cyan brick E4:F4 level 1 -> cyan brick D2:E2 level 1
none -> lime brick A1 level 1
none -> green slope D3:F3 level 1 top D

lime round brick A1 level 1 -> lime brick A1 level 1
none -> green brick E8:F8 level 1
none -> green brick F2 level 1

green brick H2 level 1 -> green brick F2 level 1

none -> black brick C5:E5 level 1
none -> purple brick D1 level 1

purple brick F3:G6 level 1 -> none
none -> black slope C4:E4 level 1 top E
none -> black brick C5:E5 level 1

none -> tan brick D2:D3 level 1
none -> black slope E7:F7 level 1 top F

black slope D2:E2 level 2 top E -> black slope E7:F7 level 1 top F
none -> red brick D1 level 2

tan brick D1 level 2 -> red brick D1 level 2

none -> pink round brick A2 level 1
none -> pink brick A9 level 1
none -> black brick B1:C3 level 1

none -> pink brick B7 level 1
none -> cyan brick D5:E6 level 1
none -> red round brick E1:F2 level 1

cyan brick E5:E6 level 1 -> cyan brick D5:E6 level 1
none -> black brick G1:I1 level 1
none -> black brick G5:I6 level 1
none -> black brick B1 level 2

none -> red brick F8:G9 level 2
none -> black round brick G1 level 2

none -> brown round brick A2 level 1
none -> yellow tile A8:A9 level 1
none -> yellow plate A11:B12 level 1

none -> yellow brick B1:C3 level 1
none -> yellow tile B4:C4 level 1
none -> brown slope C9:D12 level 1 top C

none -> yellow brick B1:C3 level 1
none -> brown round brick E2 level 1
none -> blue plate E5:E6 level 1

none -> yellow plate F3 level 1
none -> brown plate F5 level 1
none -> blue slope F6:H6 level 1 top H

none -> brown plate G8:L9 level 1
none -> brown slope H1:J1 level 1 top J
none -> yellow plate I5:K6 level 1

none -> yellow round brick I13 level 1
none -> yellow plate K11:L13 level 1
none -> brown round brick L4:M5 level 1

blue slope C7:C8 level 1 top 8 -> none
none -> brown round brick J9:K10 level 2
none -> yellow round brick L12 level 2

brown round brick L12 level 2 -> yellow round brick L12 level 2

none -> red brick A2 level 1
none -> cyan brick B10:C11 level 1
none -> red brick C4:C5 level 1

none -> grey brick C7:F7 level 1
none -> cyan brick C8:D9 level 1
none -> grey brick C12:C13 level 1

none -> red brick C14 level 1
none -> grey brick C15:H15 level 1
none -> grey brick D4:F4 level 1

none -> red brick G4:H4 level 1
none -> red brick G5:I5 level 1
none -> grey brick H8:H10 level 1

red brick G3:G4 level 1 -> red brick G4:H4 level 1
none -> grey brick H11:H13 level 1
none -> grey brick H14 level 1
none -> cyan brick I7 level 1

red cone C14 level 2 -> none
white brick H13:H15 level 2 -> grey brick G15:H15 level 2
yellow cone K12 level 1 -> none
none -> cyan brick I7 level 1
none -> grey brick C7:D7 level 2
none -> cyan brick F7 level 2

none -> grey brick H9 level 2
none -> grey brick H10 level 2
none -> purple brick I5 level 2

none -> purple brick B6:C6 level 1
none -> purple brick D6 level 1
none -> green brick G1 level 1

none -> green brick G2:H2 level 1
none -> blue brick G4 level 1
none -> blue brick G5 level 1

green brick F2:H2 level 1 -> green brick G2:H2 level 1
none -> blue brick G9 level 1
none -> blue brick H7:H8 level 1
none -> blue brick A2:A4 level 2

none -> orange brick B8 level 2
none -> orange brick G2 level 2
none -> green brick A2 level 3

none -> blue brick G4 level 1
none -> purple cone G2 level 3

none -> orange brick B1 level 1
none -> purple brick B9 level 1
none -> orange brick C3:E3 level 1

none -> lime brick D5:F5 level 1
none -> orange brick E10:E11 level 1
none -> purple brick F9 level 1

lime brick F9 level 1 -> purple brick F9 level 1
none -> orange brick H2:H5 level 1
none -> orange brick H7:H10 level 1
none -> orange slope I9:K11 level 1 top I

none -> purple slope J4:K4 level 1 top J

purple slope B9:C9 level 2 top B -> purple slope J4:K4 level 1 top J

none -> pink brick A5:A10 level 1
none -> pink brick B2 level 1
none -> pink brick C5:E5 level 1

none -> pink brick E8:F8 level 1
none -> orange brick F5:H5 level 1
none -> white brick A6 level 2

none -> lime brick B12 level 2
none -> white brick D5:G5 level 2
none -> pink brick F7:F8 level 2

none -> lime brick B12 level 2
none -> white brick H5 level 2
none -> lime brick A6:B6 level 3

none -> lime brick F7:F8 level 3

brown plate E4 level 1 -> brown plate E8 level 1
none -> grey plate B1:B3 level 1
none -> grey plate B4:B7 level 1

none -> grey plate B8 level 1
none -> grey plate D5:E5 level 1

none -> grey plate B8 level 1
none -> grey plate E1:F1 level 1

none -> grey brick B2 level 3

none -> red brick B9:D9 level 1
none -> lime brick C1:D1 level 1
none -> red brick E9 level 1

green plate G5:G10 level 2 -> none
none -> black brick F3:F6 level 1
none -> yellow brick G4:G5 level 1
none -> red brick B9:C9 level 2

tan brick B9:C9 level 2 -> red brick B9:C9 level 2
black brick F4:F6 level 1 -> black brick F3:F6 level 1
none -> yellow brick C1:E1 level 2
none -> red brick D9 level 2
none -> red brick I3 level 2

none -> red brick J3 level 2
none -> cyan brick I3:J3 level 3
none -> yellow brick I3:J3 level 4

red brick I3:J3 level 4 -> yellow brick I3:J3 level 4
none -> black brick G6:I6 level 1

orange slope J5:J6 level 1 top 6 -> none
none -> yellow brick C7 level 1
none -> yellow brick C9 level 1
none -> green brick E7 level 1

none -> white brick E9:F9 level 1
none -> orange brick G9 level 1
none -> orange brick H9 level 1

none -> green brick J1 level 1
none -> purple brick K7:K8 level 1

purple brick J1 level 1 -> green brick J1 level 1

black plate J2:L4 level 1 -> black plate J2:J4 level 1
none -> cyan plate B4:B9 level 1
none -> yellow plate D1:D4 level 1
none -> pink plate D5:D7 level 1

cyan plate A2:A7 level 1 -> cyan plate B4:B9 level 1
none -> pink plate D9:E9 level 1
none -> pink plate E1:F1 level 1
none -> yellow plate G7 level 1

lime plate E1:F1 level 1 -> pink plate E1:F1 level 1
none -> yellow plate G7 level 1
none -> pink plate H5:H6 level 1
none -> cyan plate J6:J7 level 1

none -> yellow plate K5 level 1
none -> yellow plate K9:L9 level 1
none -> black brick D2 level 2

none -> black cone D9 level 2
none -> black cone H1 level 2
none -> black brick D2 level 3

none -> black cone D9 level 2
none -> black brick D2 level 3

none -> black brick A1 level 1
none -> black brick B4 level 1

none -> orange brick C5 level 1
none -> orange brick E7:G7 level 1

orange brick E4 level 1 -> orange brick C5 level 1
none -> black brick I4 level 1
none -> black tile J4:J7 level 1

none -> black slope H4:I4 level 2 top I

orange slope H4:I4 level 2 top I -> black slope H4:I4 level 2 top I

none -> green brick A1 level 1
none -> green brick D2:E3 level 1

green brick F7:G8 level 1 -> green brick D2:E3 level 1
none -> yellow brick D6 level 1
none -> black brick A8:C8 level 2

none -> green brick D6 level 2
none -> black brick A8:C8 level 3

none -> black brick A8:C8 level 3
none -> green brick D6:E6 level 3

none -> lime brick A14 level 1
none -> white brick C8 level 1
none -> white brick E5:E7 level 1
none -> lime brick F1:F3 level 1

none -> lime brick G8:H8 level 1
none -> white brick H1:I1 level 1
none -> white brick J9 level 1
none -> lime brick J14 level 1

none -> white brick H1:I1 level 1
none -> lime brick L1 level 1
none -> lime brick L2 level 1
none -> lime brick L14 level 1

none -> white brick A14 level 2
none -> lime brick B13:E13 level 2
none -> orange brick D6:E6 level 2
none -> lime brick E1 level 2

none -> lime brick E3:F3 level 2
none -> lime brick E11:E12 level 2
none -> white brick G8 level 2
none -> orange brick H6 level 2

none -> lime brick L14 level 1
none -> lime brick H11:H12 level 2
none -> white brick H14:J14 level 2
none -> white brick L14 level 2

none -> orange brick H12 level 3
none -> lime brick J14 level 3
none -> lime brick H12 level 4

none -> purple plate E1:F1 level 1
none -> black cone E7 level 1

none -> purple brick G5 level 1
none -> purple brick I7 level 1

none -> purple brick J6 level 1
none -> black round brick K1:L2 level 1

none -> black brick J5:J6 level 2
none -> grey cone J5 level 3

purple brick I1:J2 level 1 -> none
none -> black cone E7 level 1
= = = = = = =
**YOUR TASK**
Give back, exactly as written, the stretch from the line with "none -> grey brick D4:F4 level 1" through the line with "purple slope B9:C9", and no other lines from the records above.

**EXERCISE OUTPUT**
none -> grey brick D4:F4 level 1

none -> red brick G4:H4 level 1
none -> red brick G5:I5 level 1
none -> grey brick H8:H10 level 1

red brick G3:G4 level 1 -> red brick G4:H4 level 1
none -> grey brick H11:H13 level 1
none -> grey brick H14 level 1
none -> cyan brick I7 level 1

red cone C14 level 2 -> none
white brick H13:H15 level 2 -> grey brick G15:H15 level 2
yellow cone K12 level 1 -> none
none -> cyan brick I7 level 1
none -> grey brick C7:D7 level 2
none -> cyan brick F7 level 2

none -> grey brick H9 level 2
none -> grey brick H10 level 2
none -> purple brick I5 level 2

none -> purple brick B6:C6 level 1
none -> purple brick D6 level 1
none -> green brick G1 level 1

none -> green brick G2:H2 level 1
none -> blue brick G4 level 1
none -> blue brick G5 level 1

green brick F2:H2 level 1 -> green brick G2:H2 level 1
none -> blue brick G9 level 1
none -> blue brick H7:H8 level 1
none -> blue brick A2:A4 level 2

none -> orange brick B8 level 2
none -> orange brick G2 level 2
none -> green brick A2 level 3

none -> blue brick G4 level 1
none -> purple cone G2 level 3

none -> orange brick B1 level 1
none -> purple brick B9 level 1
none -> orange brick C3:E3 level 1

none -> lime brick D5:F5 level 1
none -> orange brick E10:E11 level 1
none -> purple brick F9 level 1

lime brick F9 level 1 -> purple brick F9 level 1
none -> orange brick H2:H5 level 1
none -> orange brick H7:H10 level 1
none -> orange slope I9:K11 level 1 top I

none -> purple slope J4:K4 level 1 top J

purple slope B9:C9 level 2 top B -> purple slope J4:K4 level 1 top J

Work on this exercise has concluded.